▶ _Task instructions_
Where the line containing "Q2: NPN (B VB, C CLK, E 0V) -> none" appears in the records below, begin there and output each line verbatim through the last line.

▶ _Available records_
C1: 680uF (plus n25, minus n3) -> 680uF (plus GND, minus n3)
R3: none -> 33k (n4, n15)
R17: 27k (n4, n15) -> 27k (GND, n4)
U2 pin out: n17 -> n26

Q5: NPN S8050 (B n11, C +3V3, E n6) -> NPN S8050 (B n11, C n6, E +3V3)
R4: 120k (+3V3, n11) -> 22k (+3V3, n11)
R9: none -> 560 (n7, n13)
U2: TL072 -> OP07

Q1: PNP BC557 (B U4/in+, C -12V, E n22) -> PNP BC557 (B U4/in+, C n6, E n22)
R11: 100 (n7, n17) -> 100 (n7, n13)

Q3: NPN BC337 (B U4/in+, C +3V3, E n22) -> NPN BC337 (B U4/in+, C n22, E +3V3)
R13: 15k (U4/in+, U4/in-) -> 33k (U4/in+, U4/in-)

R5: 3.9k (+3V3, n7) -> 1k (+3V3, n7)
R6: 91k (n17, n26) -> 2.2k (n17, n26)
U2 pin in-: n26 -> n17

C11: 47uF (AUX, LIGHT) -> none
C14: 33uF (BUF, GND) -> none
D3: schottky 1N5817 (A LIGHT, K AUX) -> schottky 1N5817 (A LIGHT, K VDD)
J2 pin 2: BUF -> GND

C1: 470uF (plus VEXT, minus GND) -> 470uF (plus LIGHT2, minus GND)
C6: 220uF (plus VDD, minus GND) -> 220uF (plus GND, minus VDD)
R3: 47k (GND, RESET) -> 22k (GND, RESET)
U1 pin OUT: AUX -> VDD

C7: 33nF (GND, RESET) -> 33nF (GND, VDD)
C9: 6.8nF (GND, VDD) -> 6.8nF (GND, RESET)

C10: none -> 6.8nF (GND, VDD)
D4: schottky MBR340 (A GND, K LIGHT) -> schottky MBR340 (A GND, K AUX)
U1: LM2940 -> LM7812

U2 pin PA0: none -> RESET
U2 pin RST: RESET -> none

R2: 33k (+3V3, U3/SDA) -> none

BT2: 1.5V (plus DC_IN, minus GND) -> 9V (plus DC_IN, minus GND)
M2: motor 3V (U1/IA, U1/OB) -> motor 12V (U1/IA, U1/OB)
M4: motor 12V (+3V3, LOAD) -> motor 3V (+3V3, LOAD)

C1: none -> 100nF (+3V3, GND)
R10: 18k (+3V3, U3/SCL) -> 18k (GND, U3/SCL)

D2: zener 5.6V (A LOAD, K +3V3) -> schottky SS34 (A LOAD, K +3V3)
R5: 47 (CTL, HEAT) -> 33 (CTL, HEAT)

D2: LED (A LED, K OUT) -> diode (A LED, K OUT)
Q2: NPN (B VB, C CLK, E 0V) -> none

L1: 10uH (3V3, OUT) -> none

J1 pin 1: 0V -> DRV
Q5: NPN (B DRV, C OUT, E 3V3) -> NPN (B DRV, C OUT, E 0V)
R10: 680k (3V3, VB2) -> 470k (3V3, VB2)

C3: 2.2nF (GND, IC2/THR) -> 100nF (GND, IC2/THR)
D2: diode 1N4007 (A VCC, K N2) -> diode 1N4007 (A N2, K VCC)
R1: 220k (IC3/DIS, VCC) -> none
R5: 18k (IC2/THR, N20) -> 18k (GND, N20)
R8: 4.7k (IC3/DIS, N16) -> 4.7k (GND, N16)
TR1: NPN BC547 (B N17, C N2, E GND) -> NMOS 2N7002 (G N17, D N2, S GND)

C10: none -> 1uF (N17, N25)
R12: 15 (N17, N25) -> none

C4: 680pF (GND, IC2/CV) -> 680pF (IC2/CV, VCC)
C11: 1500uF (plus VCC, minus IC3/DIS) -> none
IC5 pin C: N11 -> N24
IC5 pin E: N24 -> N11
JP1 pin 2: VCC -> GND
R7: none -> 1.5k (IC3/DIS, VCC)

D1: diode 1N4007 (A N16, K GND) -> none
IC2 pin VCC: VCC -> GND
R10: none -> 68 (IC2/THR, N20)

▶ _Solution below_
Q2: NPN (B VB, C CLK, E 0V) -> none

L1: 10uH (3V3, OUT) -> none

J1 pin 1: 0V -> DRV
Q5: NPN (B DRV, C OUT, E 3V3) -> NPN (B DRV, C OUT, E 0V)
R10: 680k (3V3, VB2) -> 470k (3V3, VB2)

C3: 2.2nF (GND, IC2/THR) -> 100nF (GND, IC2/THR)
D2: diode 1N4007 (A VCC, K N2) -> diode 1N4007 (A N2, K VCC)
R1: 220k (IC3/DIS, VCC) -> none
R5: 18k (IC2/THR, N20) -> 18k (GND, N20)
R8: 4.7k (IC3/DIS, N16) -> 4.7k (GND, N16)
TR1: NPN BC547 (B N17, C N2, E GND) -> NMOS 2N7002 (G N17, D N2, S GND)

C10: none -> 1uF (N17, N25)
R12: 15 (N17, N25) -> none

C4: 680pF (GND, IC2/CV) -> 680pF (IC2/CV, VCC)
C11: 1500uF (plus VCC, minus IC3/DIS) -> none
IC5 pin C: N11 -> N24
IC5 pin E: N24 -> N11
JP1 pin 2: VCC -> GND
R7: none -> 1.5k (IC3/DIS, VCC)

D1: diode 1N4007 (A N16, K GND) -> none
IC2 pin VCC: VCC -> GND
R10: none -> 68 (IC2/THR, N20)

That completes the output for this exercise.